### ASSIGNMENT:
Leaving out the images, return the data below exactly as it is written.

### DATASET SECTION:
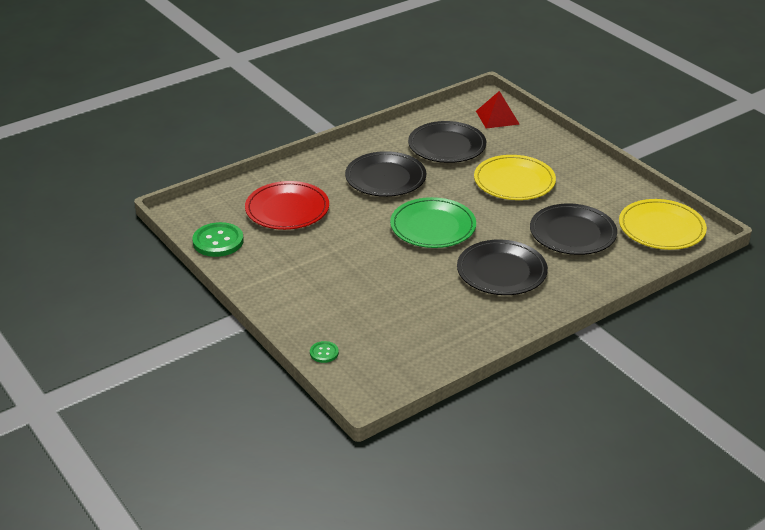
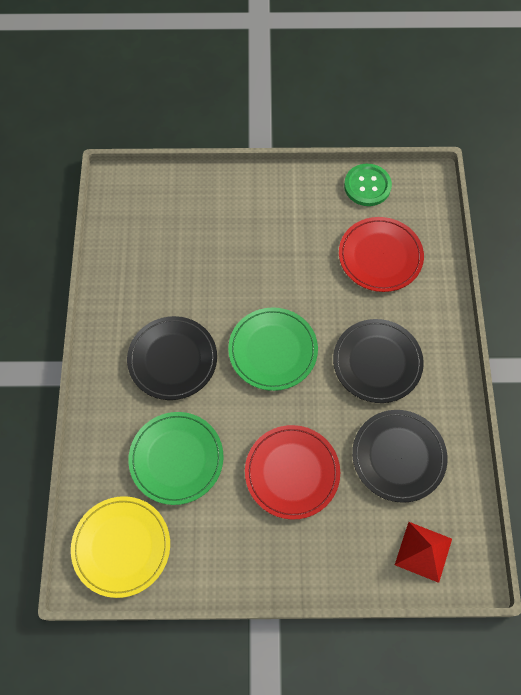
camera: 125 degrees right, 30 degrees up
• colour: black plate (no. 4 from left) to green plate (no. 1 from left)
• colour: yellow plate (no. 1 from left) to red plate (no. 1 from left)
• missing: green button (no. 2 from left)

### RESULT OF THE TASK:
camera: 125 degrees right, 30 degrees up
• colour: black plate (no. 4 from left) to green plate (no. 1 from left)
• colour: yellow plate (no. 1 from left) to red plate (no. 1 from left)
• missing: green button (no. 2 from left)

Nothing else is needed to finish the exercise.